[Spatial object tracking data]
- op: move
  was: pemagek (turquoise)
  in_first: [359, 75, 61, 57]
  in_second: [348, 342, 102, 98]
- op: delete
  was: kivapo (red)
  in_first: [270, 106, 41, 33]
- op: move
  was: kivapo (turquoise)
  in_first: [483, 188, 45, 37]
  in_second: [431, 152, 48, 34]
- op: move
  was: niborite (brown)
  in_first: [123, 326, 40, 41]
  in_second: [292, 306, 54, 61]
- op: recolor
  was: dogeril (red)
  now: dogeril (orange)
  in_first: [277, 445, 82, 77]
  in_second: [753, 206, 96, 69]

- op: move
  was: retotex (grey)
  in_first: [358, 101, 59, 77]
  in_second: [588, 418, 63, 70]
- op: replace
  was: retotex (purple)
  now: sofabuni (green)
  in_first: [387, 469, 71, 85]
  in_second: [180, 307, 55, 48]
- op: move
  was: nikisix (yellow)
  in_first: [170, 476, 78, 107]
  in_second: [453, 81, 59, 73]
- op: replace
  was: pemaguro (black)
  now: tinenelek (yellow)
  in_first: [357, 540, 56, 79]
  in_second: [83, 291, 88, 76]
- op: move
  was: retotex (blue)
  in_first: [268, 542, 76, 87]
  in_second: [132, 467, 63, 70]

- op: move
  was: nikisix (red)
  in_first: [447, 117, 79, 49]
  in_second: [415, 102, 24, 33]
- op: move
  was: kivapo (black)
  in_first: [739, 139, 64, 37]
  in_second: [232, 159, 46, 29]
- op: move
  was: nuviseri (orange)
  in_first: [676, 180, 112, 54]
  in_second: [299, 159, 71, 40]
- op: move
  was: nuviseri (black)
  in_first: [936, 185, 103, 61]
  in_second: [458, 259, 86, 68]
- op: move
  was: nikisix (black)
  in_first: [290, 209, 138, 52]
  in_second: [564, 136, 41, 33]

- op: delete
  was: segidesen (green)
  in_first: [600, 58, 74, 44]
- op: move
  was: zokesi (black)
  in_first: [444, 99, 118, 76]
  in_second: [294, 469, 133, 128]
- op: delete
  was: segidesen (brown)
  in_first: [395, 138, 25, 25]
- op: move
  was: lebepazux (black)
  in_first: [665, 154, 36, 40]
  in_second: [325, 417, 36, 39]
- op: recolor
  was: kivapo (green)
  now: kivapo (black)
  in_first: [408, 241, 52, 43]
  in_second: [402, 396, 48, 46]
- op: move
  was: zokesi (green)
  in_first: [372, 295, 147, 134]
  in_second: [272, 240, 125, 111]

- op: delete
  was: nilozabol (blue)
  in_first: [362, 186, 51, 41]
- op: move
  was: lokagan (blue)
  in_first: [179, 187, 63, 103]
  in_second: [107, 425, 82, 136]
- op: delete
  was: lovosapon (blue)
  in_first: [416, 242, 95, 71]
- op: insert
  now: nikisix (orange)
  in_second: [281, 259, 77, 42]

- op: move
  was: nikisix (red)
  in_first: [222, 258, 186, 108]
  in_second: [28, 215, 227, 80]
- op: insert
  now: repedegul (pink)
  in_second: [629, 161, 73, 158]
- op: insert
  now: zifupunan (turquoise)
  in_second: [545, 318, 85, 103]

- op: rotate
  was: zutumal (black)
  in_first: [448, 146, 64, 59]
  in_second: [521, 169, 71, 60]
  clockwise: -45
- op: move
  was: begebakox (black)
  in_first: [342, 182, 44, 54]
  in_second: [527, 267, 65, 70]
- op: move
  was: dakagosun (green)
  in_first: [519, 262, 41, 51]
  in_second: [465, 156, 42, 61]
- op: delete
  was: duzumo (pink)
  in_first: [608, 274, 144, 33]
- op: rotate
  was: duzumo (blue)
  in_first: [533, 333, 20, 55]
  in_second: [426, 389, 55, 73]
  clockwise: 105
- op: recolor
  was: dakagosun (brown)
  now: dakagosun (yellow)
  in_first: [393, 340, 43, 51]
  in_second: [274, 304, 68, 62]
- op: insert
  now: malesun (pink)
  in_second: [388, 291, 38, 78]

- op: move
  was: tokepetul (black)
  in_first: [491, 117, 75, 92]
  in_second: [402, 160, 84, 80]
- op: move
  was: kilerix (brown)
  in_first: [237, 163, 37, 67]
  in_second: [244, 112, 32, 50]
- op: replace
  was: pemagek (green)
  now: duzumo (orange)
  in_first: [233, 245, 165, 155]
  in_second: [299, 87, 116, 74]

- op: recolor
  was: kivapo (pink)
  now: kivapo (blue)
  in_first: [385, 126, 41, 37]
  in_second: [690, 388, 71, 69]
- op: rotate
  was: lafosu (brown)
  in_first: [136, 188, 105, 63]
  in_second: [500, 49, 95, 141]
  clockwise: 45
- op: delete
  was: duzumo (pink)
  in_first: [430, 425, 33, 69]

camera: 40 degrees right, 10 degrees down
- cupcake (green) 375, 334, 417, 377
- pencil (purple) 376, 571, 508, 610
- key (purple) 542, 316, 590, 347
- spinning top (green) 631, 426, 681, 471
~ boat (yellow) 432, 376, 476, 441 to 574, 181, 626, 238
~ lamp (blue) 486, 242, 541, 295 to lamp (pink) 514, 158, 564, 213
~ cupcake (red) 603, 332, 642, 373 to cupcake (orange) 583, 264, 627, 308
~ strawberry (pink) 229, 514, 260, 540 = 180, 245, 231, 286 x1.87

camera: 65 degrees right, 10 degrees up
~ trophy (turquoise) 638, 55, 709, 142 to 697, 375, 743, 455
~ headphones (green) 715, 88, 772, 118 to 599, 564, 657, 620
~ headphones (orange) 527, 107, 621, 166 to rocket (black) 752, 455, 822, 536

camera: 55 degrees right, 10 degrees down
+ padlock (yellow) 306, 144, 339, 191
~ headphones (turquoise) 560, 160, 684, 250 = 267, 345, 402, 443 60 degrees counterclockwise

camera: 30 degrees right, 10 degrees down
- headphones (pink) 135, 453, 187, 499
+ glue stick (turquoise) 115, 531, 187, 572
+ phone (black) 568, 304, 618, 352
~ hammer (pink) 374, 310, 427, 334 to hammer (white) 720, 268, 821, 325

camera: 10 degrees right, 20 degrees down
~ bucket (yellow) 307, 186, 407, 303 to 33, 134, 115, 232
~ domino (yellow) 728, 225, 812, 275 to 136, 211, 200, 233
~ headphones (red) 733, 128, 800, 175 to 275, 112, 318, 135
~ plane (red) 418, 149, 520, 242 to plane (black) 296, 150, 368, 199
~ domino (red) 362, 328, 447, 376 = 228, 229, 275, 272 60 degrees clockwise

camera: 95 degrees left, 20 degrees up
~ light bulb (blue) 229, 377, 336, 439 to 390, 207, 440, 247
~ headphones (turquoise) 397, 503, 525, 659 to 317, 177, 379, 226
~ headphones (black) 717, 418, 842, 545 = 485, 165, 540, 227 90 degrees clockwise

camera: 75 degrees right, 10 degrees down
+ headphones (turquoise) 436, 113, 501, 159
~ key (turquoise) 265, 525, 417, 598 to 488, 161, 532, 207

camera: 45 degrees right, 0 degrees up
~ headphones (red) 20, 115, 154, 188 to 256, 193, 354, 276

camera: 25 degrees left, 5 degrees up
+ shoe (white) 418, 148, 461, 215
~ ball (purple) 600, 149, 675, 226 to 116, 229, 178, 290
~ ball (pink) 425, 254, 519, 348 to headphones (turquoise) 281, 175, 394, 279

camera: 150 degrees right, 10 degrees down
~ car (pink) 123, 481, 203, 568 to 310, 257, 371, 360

● **What you should do**:
Lines that contain "cupcake" are to be copied from the records above.

● **Written solution**:
- cupcake (green) 375, 334, 417, 377
~ cupcake (red) 603, 332, 642, 373 to cupcake (orange) 583, 264, 627, 308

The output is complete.